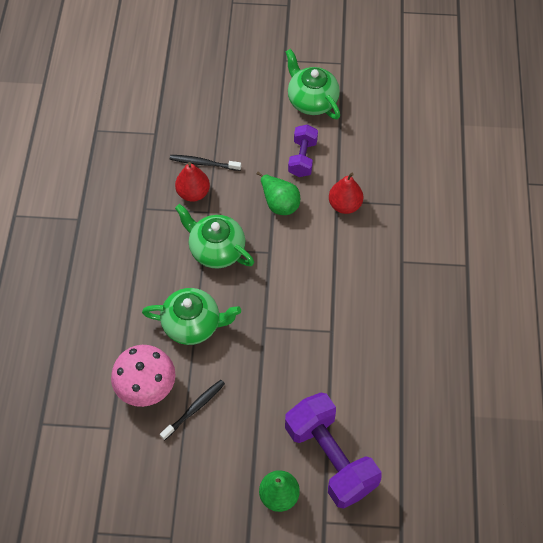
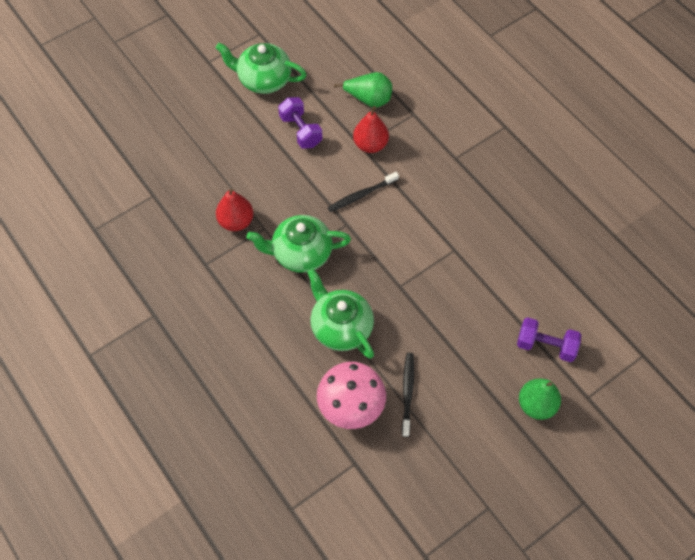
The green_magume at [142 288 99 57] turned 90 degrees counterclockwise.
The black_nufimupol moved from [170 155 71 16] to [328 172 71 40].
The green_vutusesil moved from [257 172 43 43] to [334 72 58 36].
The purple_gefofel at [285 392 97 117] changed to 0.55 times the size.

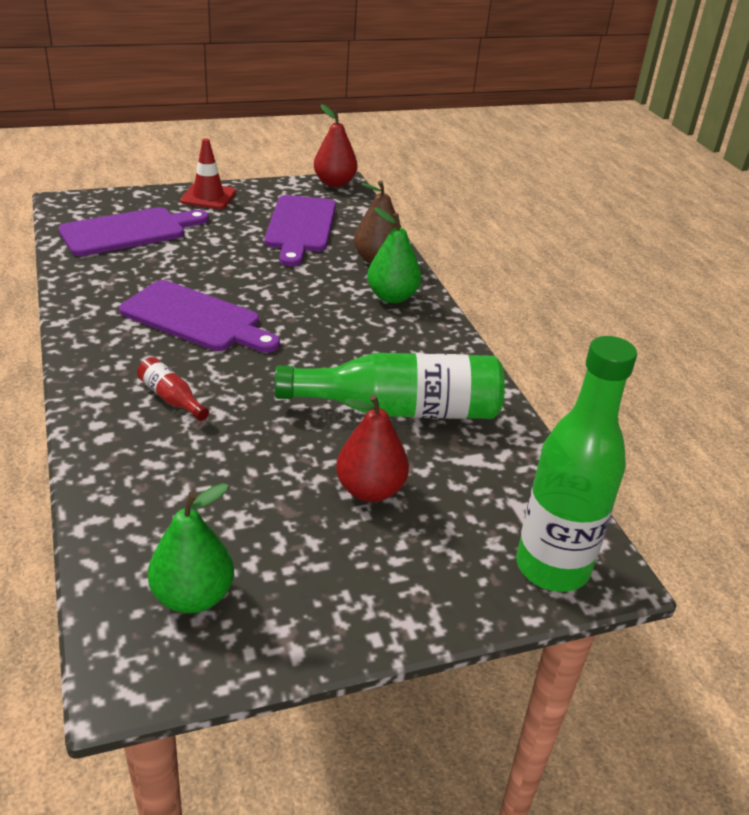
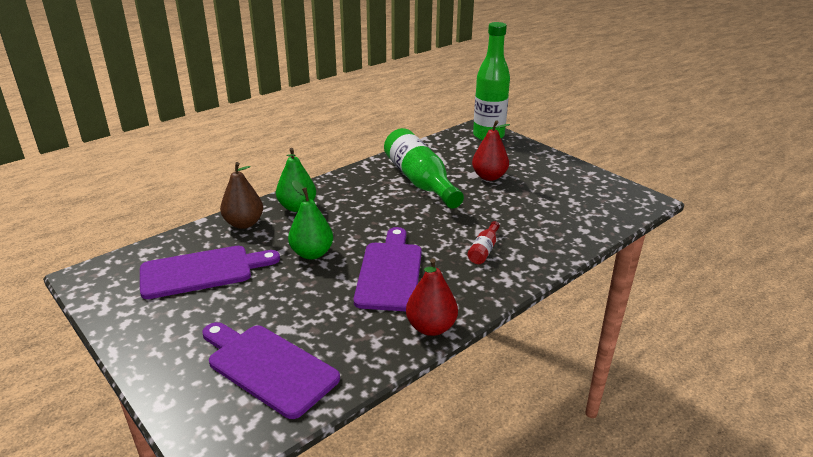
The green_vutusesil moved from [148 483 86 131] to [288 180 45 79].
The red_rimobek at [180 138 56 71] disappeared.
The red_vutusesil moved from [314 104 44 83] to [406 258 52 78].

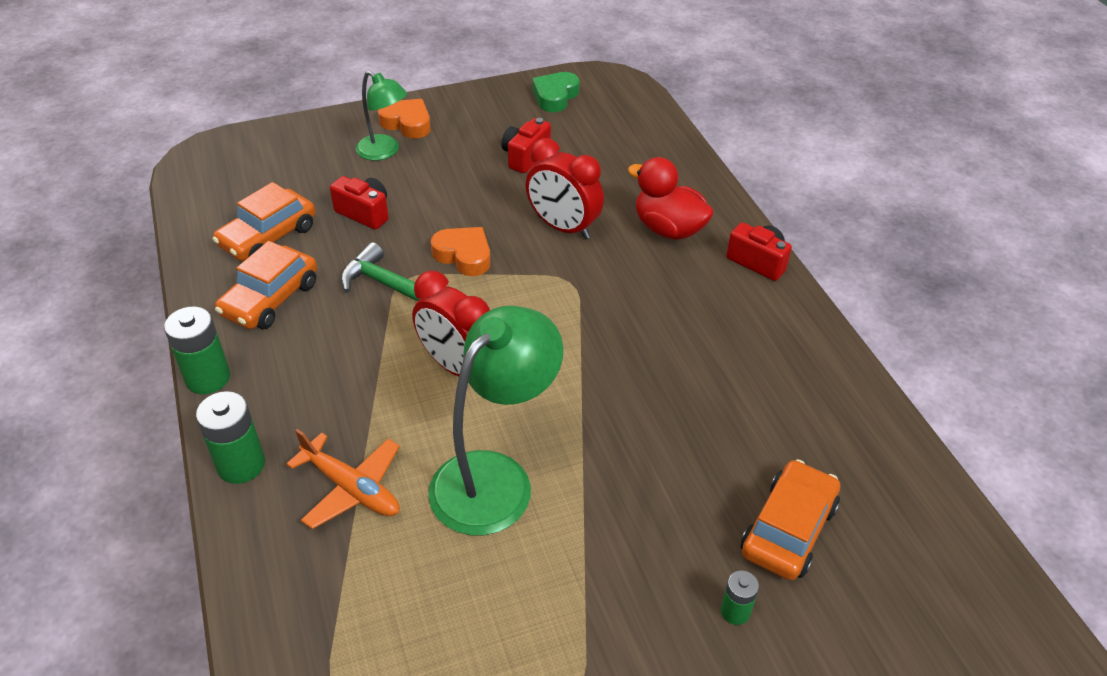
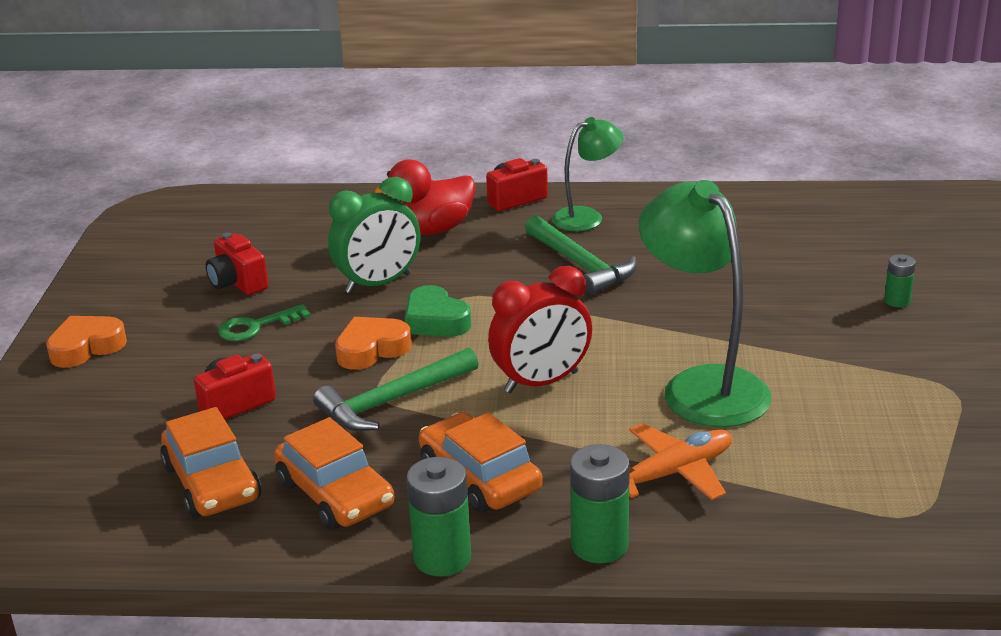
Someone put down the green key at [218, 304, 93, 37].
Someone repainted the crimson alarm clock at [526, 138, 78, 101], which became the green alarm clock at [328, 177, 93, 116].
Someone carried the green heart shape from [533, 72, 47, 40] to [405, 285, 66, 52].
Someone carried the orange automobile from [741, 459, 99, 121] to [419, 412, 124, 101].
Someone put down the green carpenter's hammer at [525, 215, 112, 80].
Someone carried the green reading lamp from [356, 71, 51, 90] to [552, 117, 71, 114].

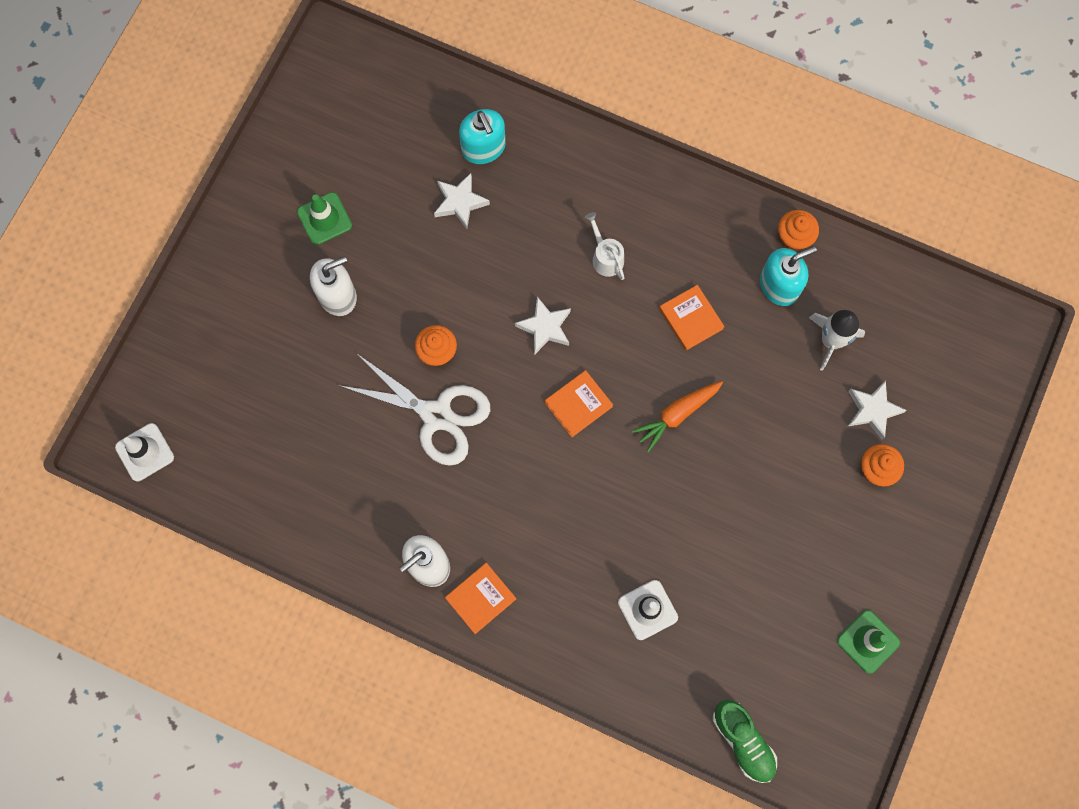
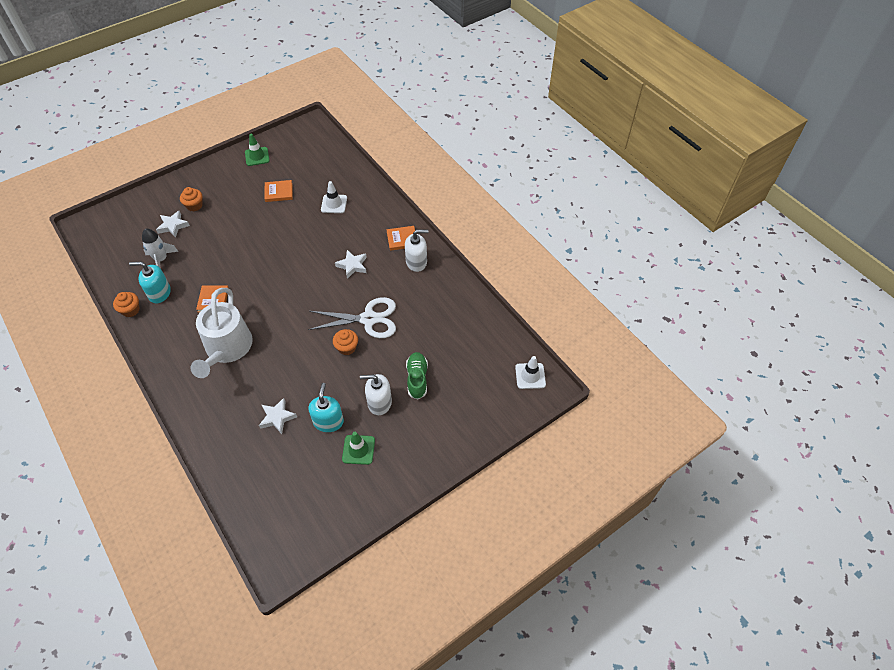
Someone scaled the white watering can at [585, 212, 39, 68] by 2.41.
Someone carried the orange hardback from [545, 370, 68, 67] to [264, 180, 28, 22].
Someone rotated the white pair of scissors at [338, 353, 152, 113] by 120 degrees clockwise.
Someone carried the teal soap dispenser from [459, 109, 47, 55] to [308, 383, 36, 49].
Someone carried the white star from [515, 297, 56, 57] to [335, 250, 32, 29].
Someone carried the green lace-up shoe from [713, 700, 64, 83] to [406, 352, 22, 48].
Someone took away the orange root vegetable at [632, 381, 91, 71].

What is needed> Look through the records above and please copy every line in which the string "down" occurs.

Answer>
Someone put down the green key at [218, 304, 93, 37].
Someone put down the green carpenter's hammer at [525, 215, 112, 80].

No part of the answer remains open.